TASK PROMPT>
In the listing below, locate the lines that hold the string "minus". Copy those lines.

MATERIAL FOR THIS TASK>
--- START ---

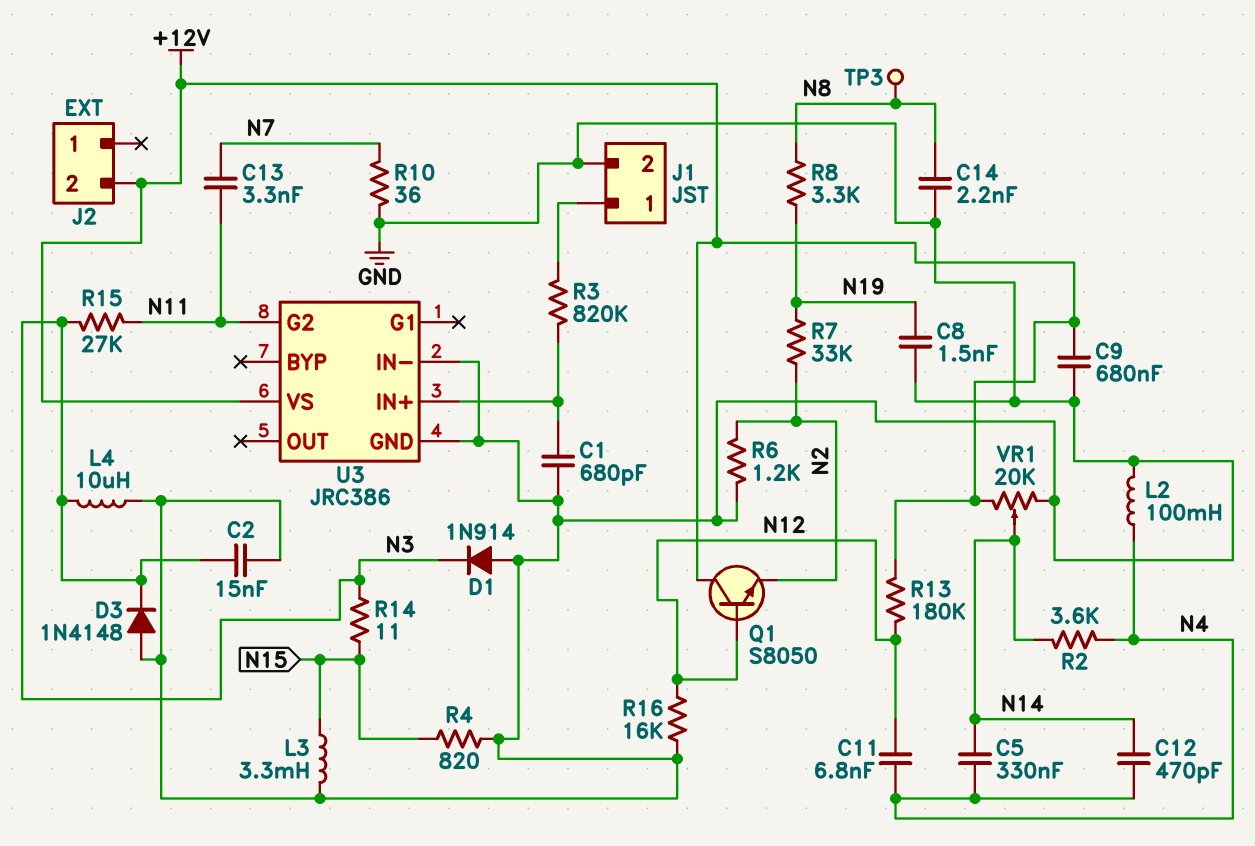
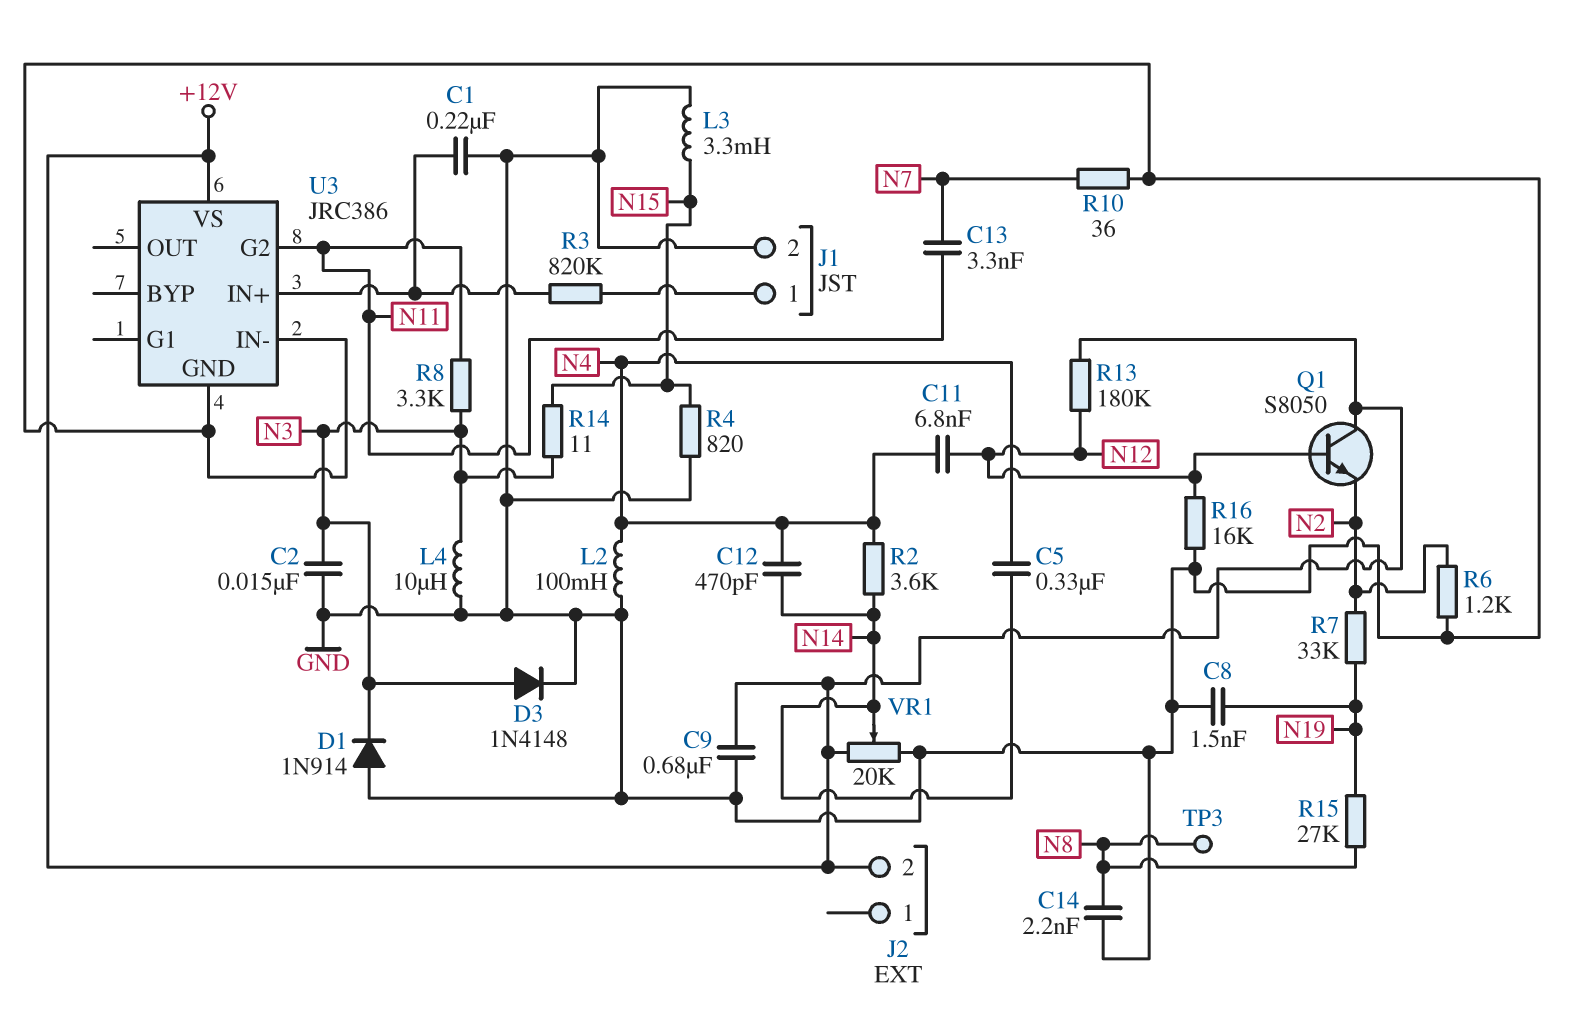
C1: 680pF (GND, U3/IN+) -> 220nF (GND, U3/IN+)
D3: diode 1N4148 (A GND, K N3) -> diode 1N4148 (A N3, K GND)
R8: 3.3k (N8, N19) -> 3.3k (N3, N11)
R15: 27k (N3, N11) -> 27k (N8, N19)

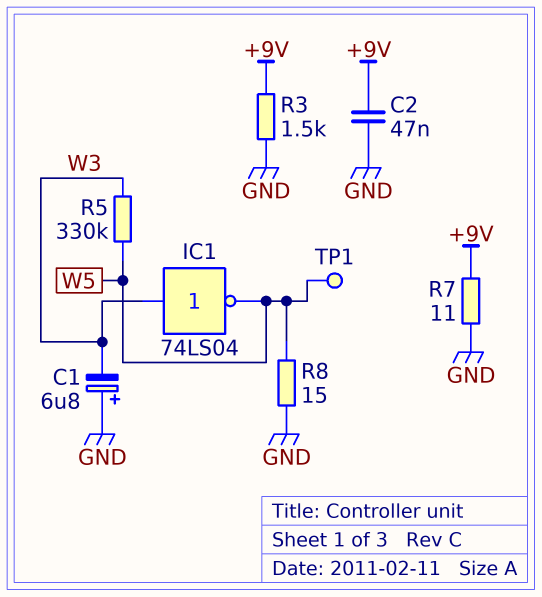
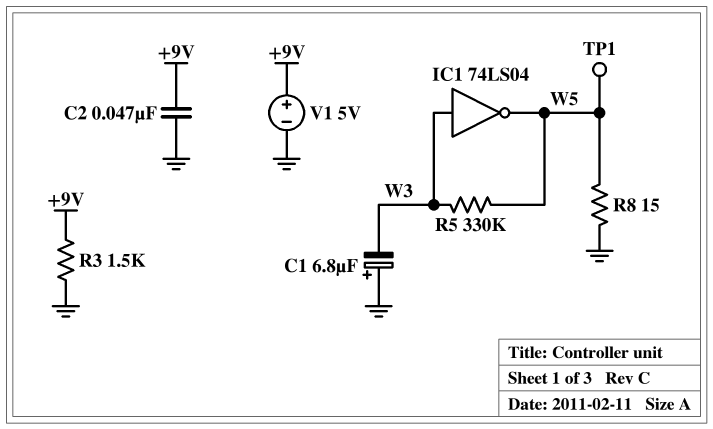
R7: 11 (+9V, GND) -> none
V1: none -> 5V (plus +9V, minus GND)

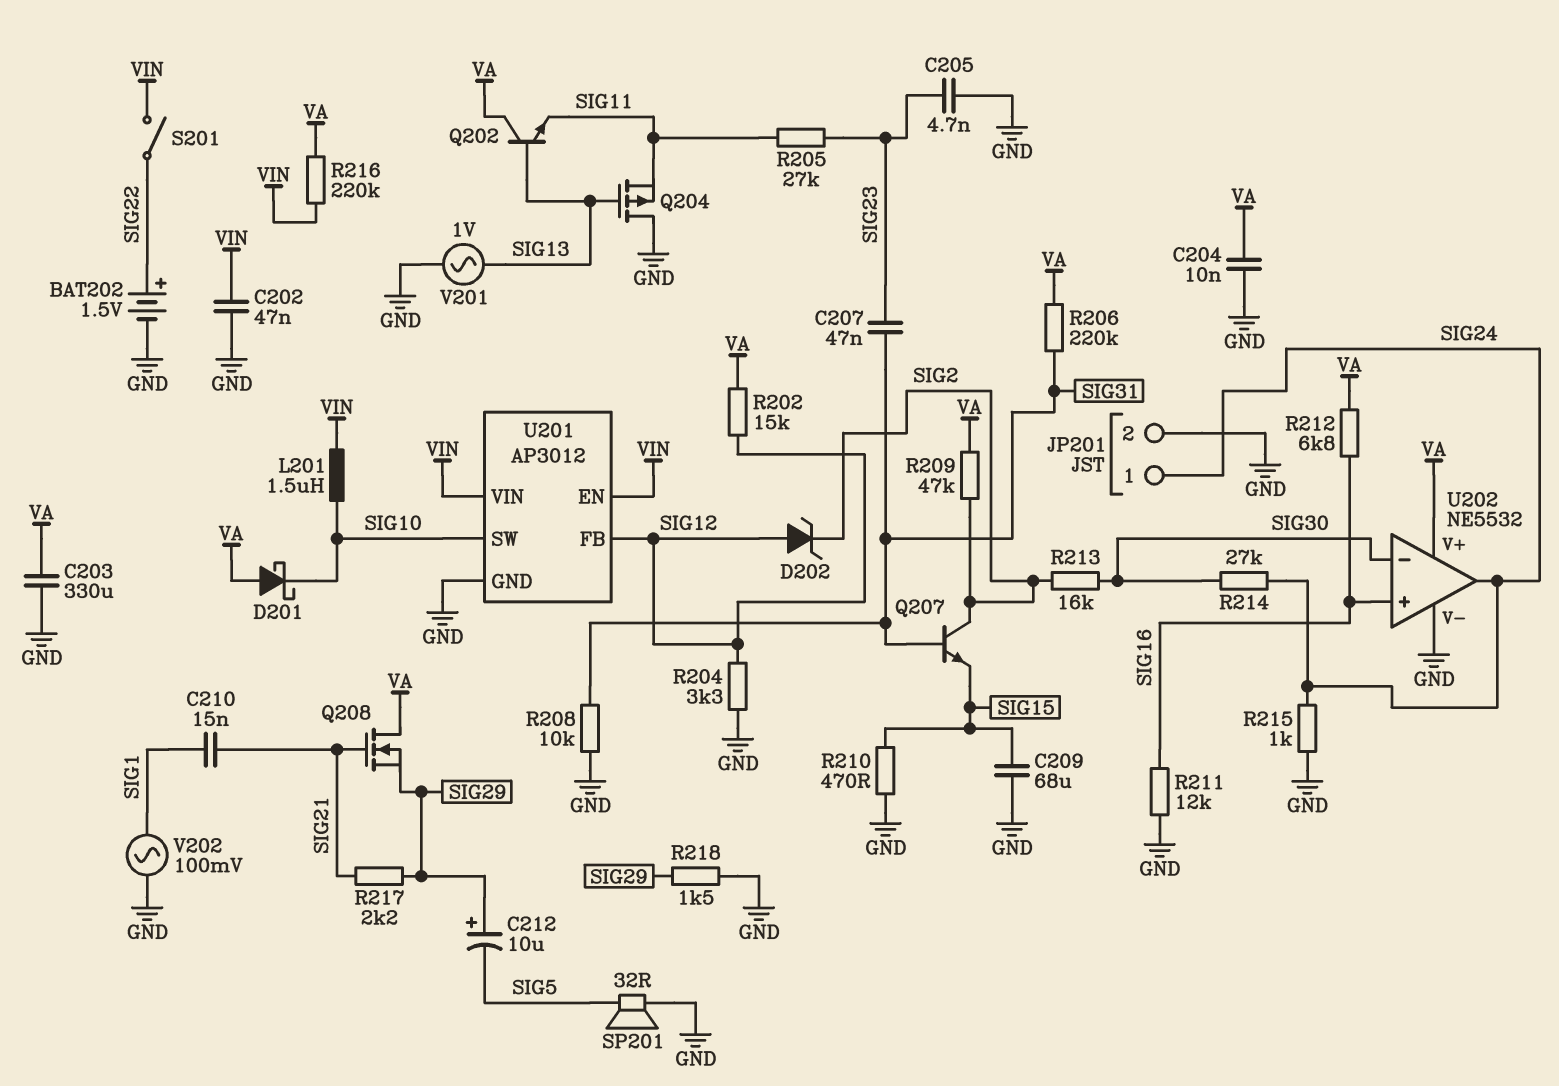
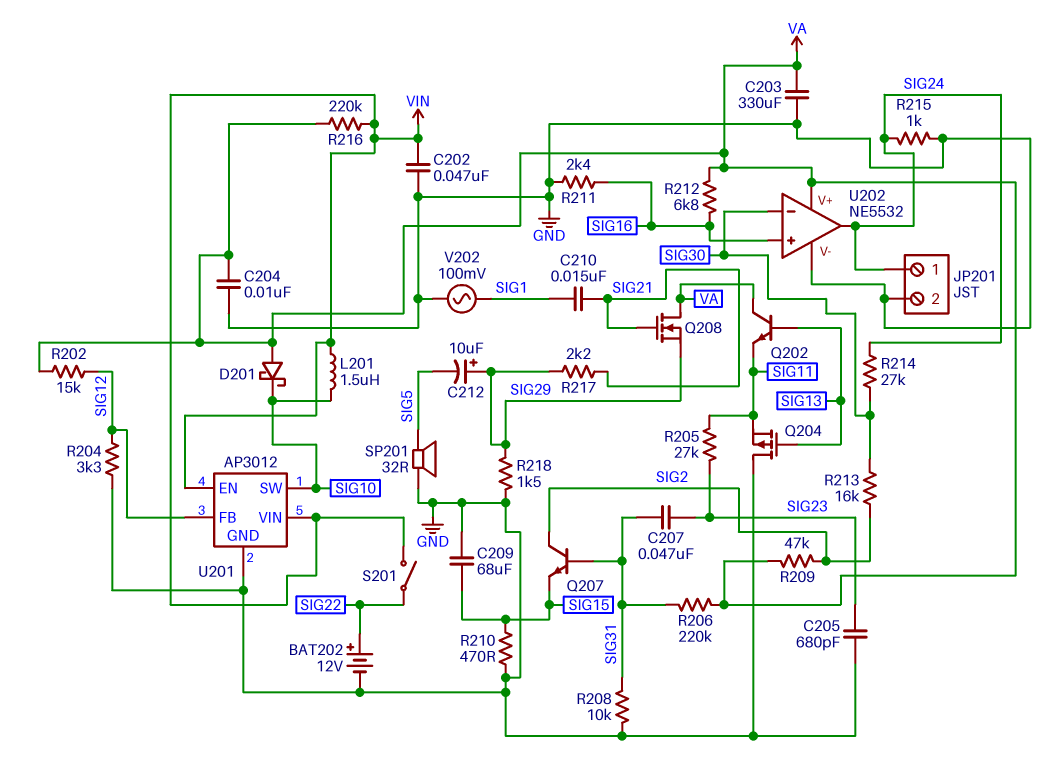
BAT202: 1.5V (plus SIG22, minus GND) -> 12V (plus SIG22, minus GND)
C205: 4.7nF (GND, SIG23) -> 680pF (GND, SIG23)
D202: zener (A SIG12, K SIG2) -> none
R211: 12k (GND, SIG16) -> 2.4k (GND, SIG16)
V201: AC 1V (GND, SIG13) -> none

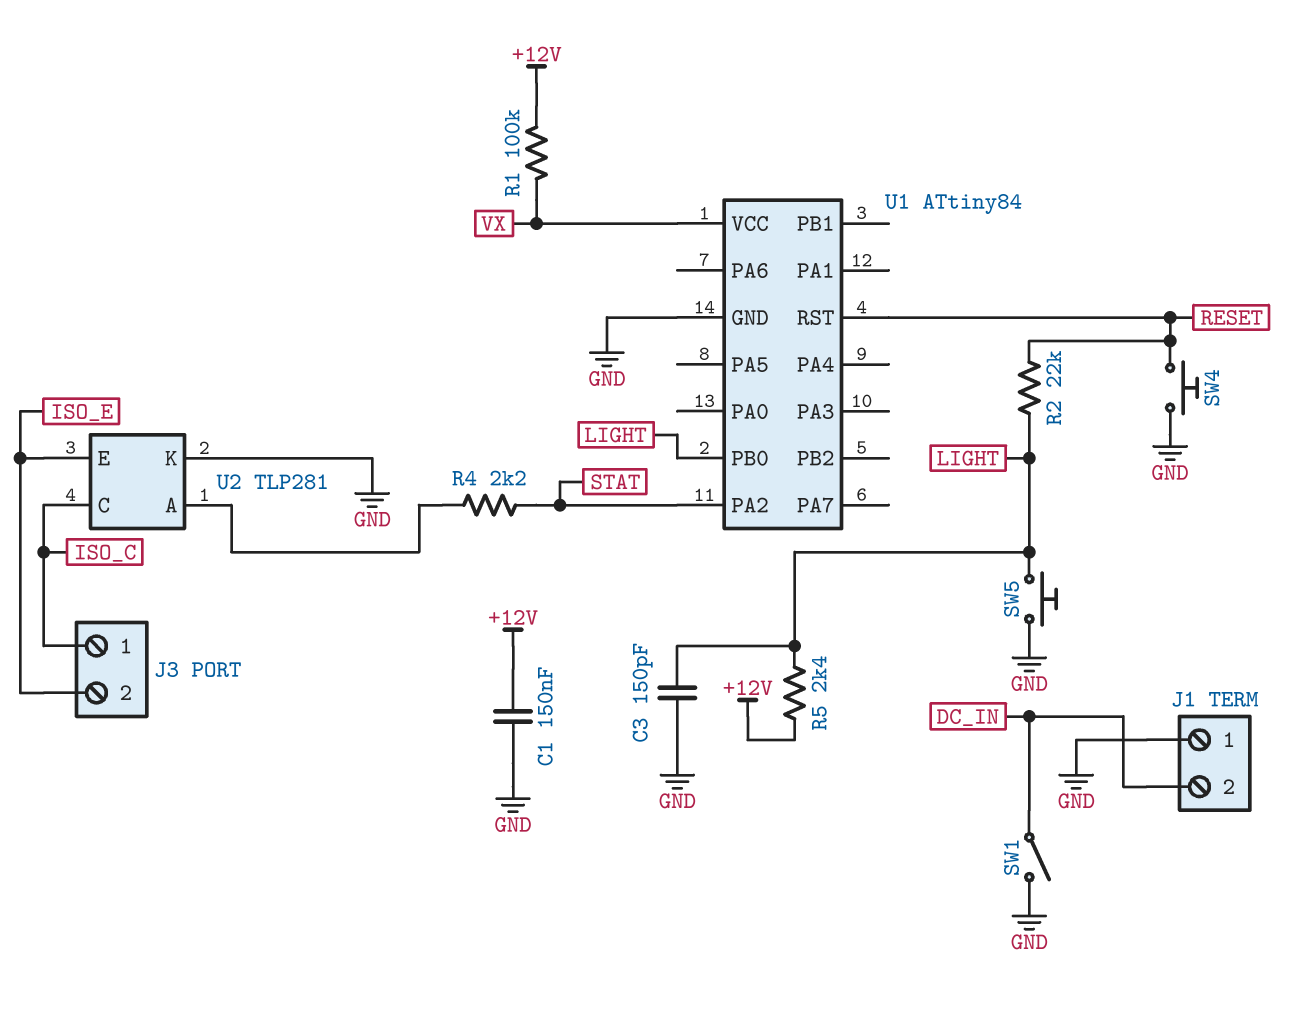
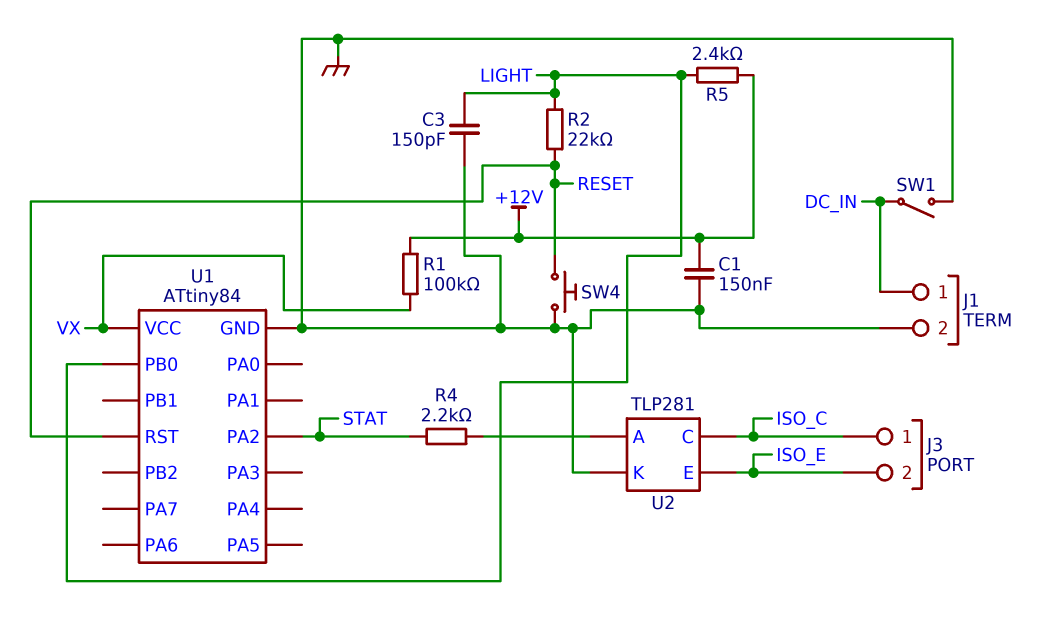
J1 pin 1: GND -> DC_IN
J1 pin 2: DC_IN -> GND
SW5: button (GND, LIGHT) -> none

--- END ---

EXPECTED OUTPUT>
V1: none -> 5V (plus +9V, minus GND)
BAT202: 1.5V (plus SIG22, minus GND) -> 12V (plus SIG22, minus GND)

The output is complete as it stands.